The data:
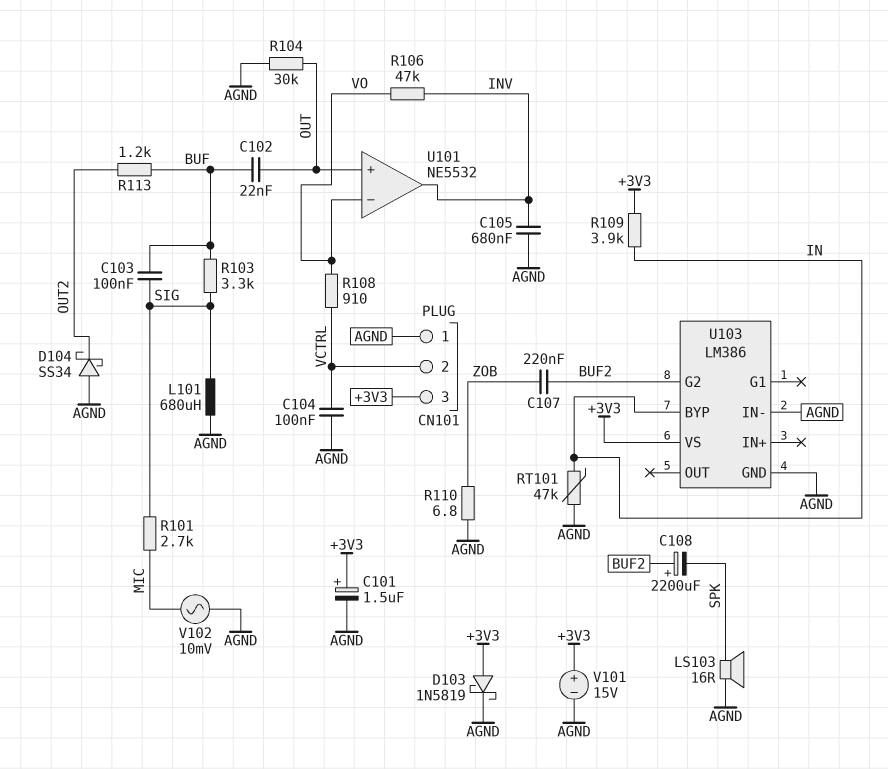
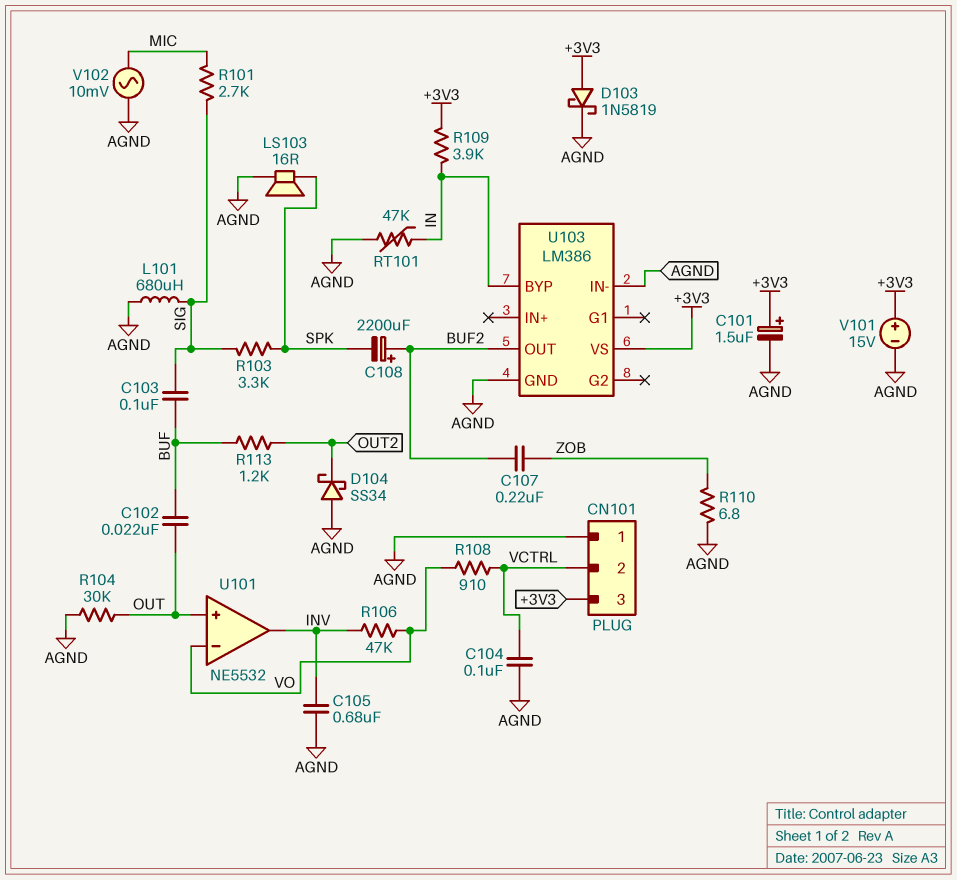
R103: 3.3k (BUF, SIG) -> 3.3k (SIG, SPK)
U103 pin G2: BUF2 -> none
U103 pin OUT: none -> BUF2

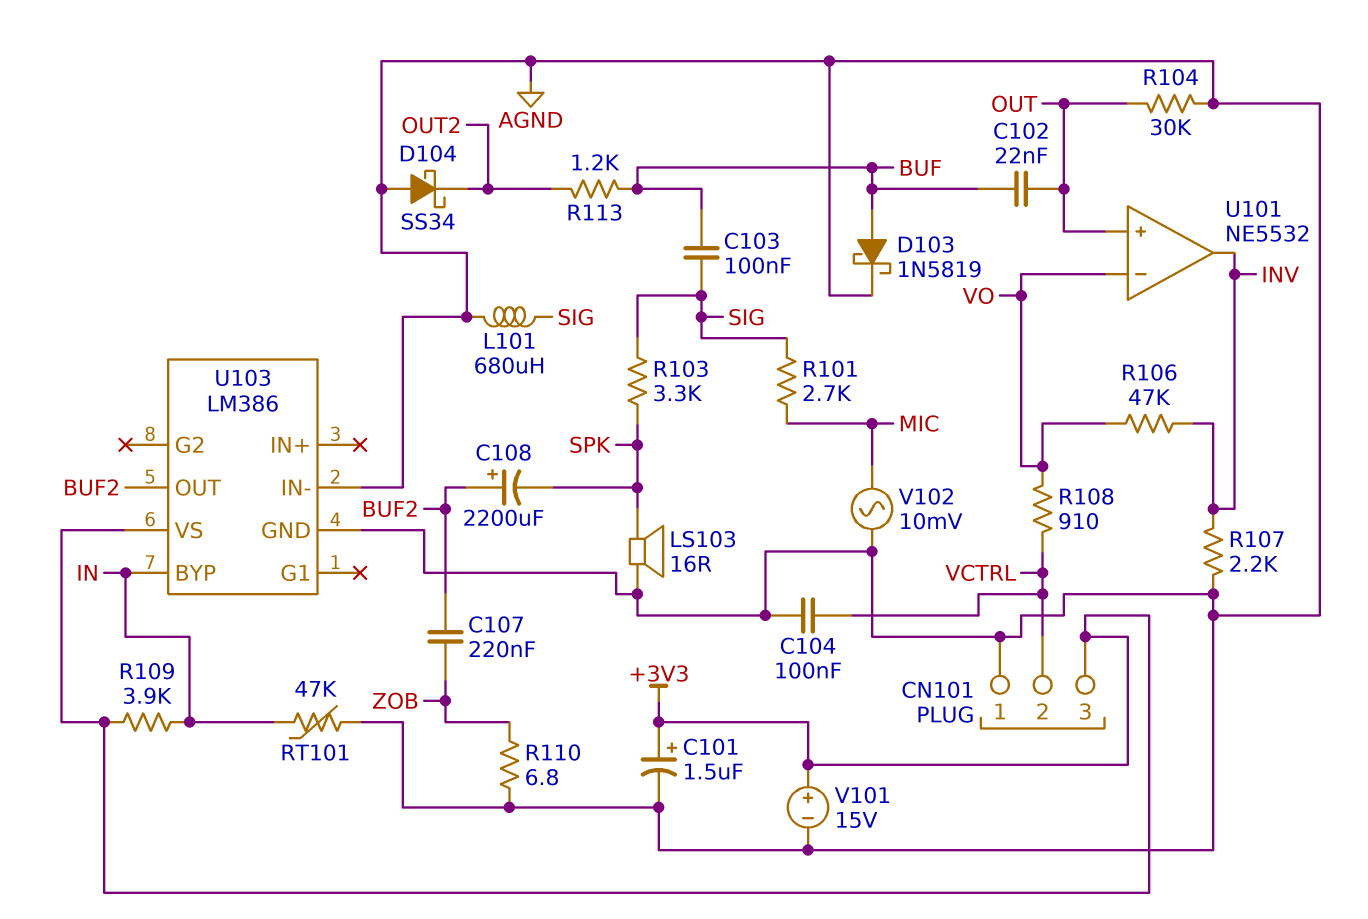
C105: 680nF (AGND, INV) -> none
D103: schottky 1N5819 (A +3V3, K AGND) -> schottky 1N5819 (A BUF, K AGND)
R107: none -> 2.2k (AGND, INV)

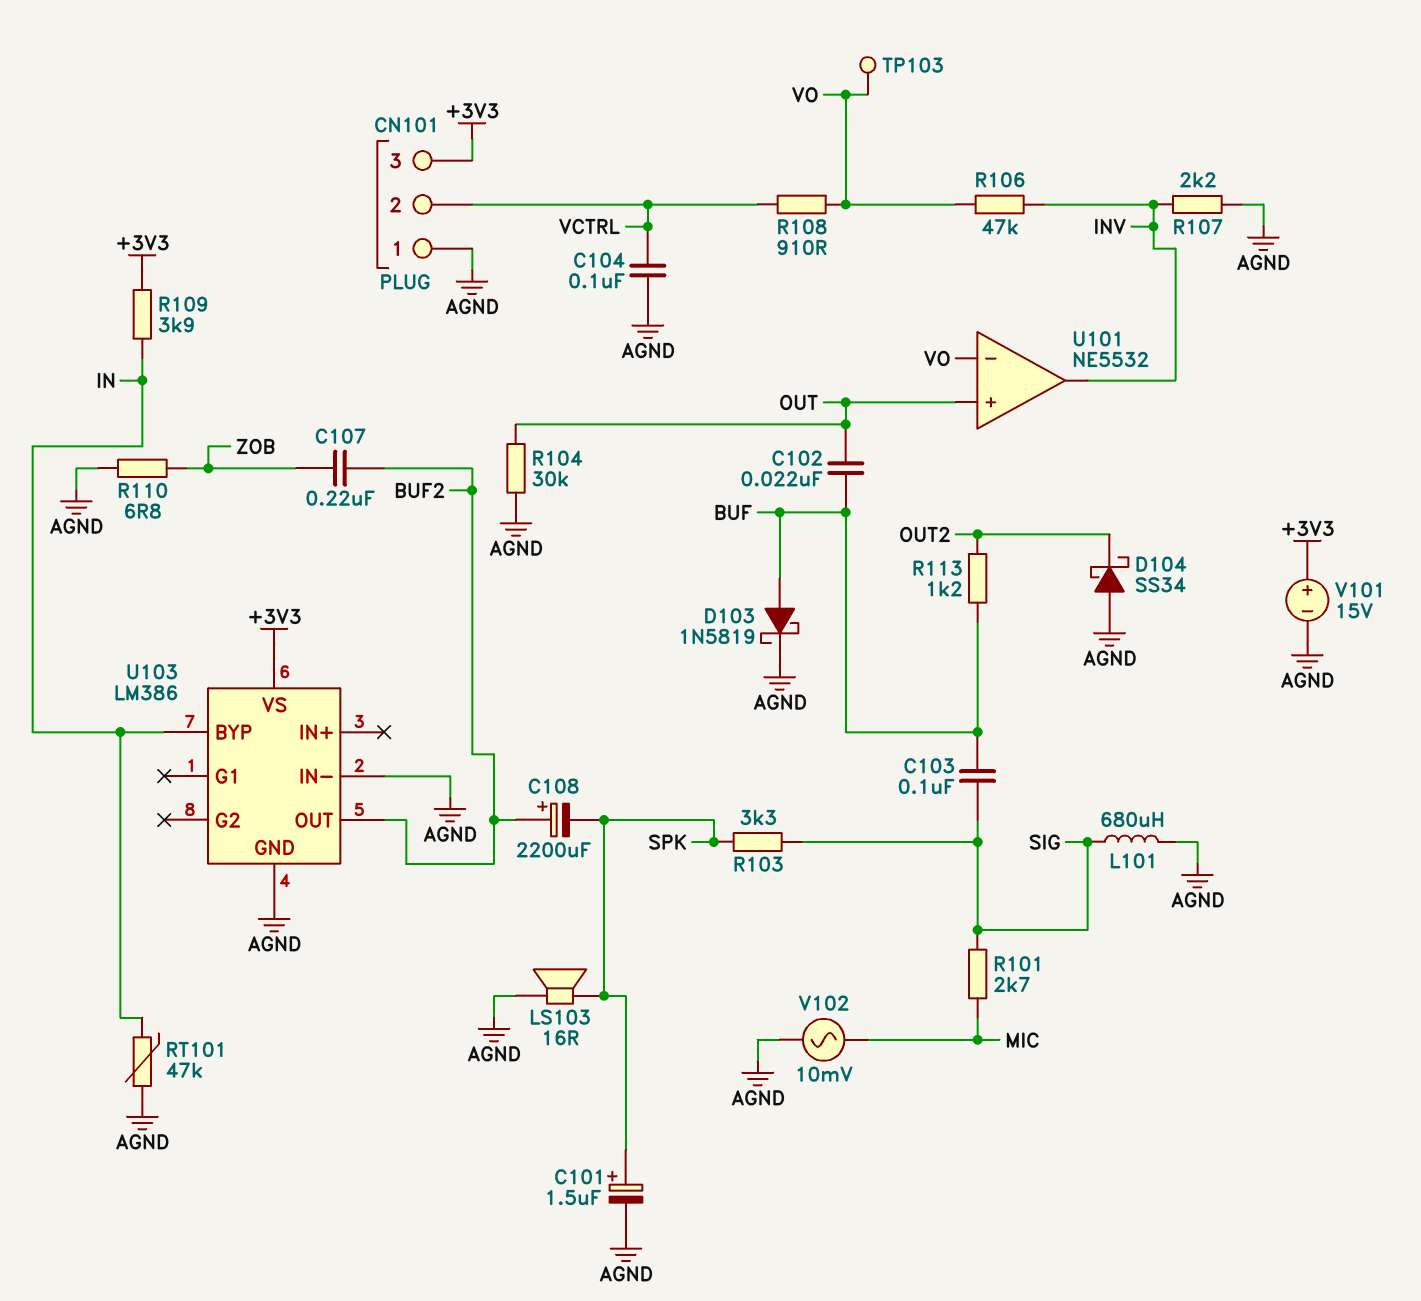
C101: 1.5uF (plus +3V3, minus AGND) -> 1.5uF (plus SPK, minus AGND)
TP103: none -> test point (VO)

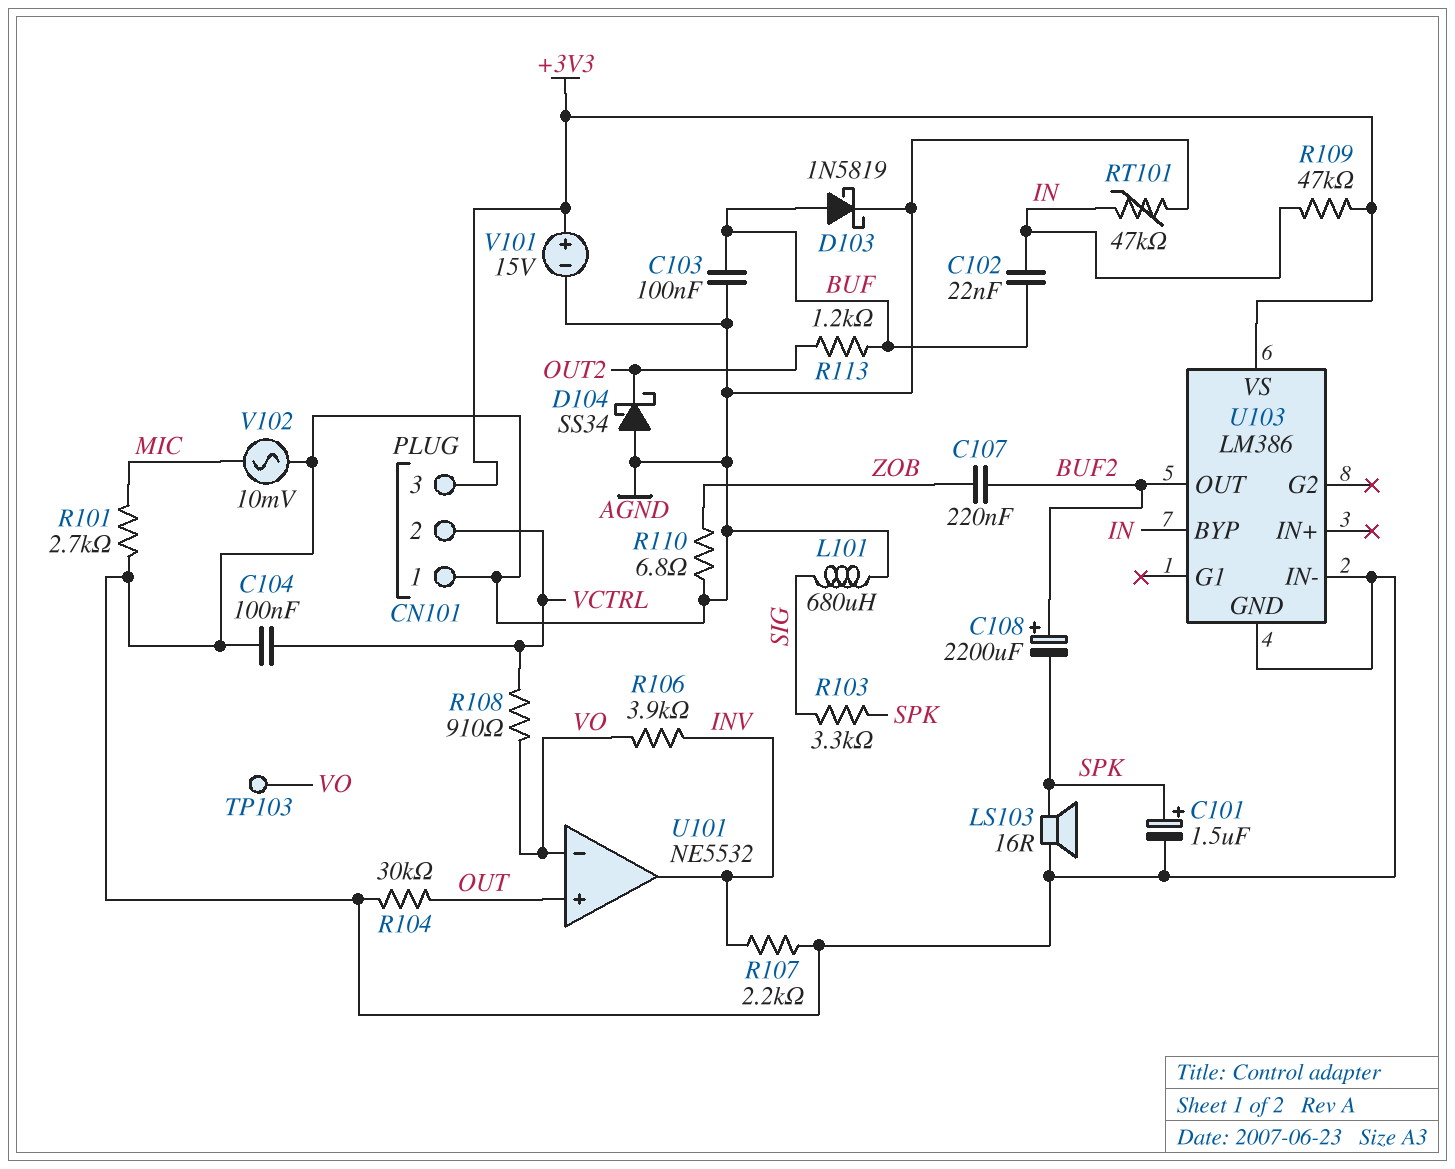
C102: 22nF (BUF, OUT) -> 22nF (BUF, IN)
C103: 100nF (BUF, SIG) -> 100nF (AGND, BUF)
R101: 2.7k (MIC, SIG) -> 2.7k (AGND, MIC)
R106: 47k (INV, VO) -> 3.9k (INV, VO)
R109: 3.9k (+3V3, IN) -> 47k (+3V3, IN)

Task: Output the data exactly, pictures omitted.

Solved exercise:
R103: 3.3k (BUF, SIG) -> 3.3k (SIG, SPK)
U103 pin G2: BUF2 -> none
U103 pin OUT: none -> BUF2

C105: 680nF (AGND, INV) -> none
D103: schottky 1N5819 (A +3V3, K AGND) -> schottky 1N5819 (A BUF, K AGND)
R107: none -> 2.2k (AGND, INV)

C101: 1.5uF (plus +3V3, minus AGND) -> 1.5uF (plus SPK, minus AGND)
TP103: none -> test point (VO)

C102: 22nF (BUF, OUT) -> 22nF (BUF, IN)
C103: 100nF (BUF, SIG) -> 100nF (AGND, BUF)
R101: 2.7k (MIC, SIG) -> 2.7k (AGND, MIC)
R106: 47k (INV, VO) -> 3.9k (INV, VO)
R109: 3.9k (+3V3, IN) -> 47k (+3V3, IN)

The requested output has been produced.